Data for this exercise:
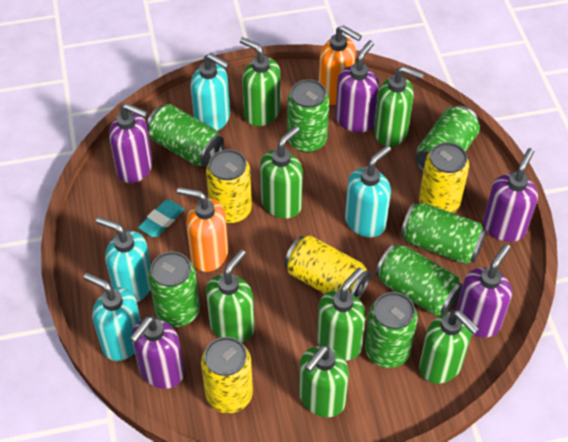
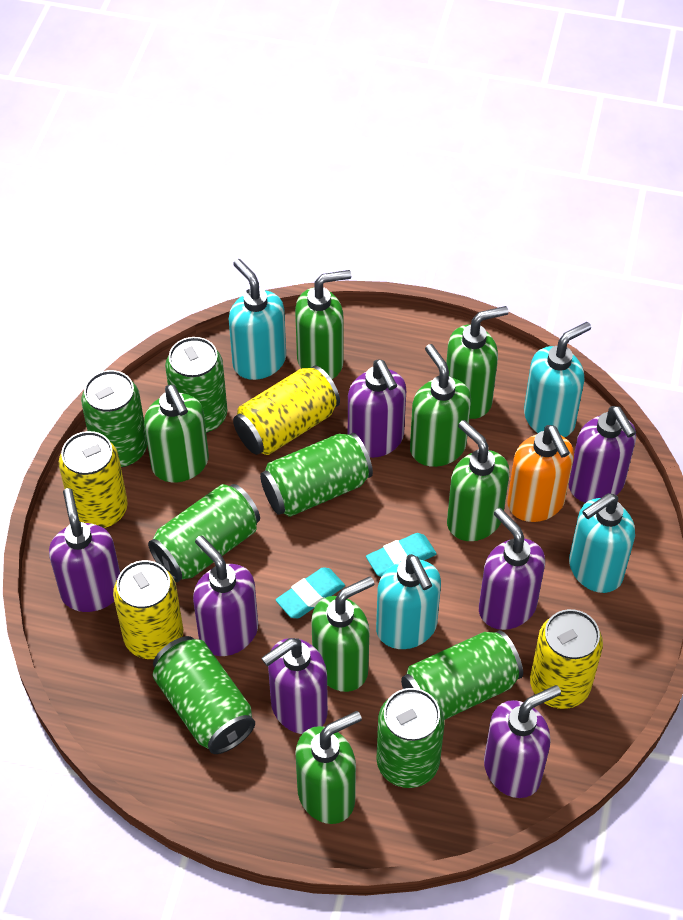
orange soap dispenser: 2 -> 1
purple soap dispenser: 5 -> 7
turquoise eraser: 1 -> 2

--

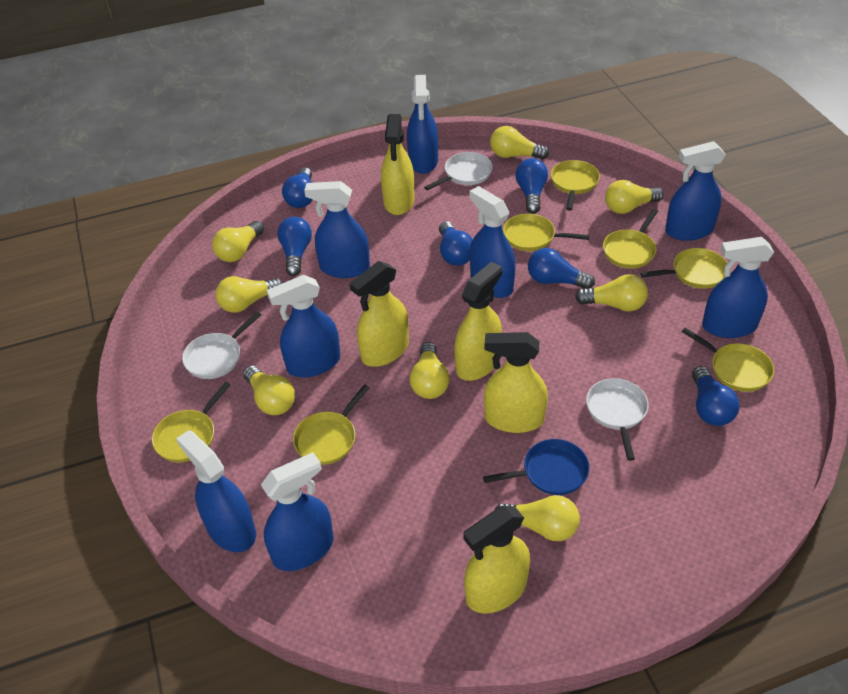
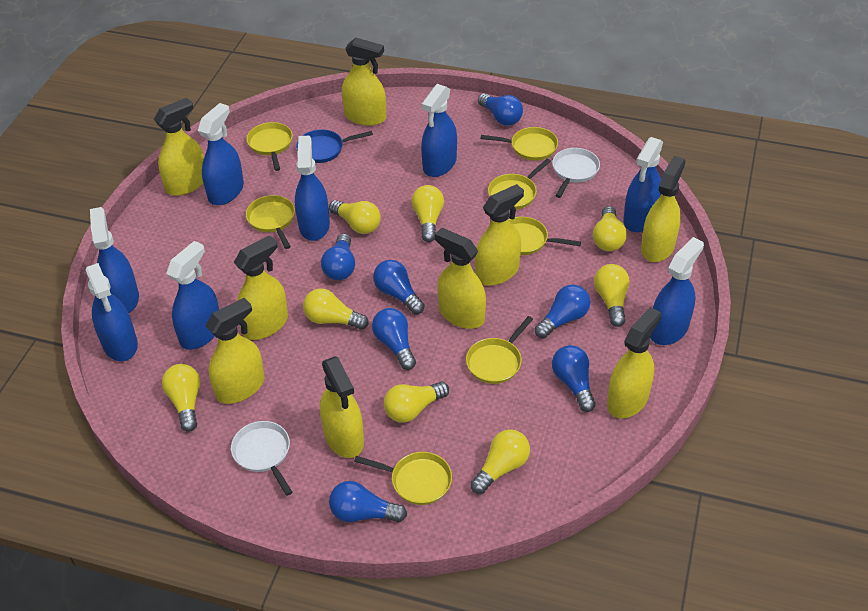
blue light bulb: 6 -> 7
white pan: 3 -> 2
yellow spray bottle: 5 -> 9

What needs to be done: All lines that contain the word "soap" should be copied from the listing.

Exercise solution:
orange soap dispenser: 2 -> 1
purple soap dispenser: 5 -> 7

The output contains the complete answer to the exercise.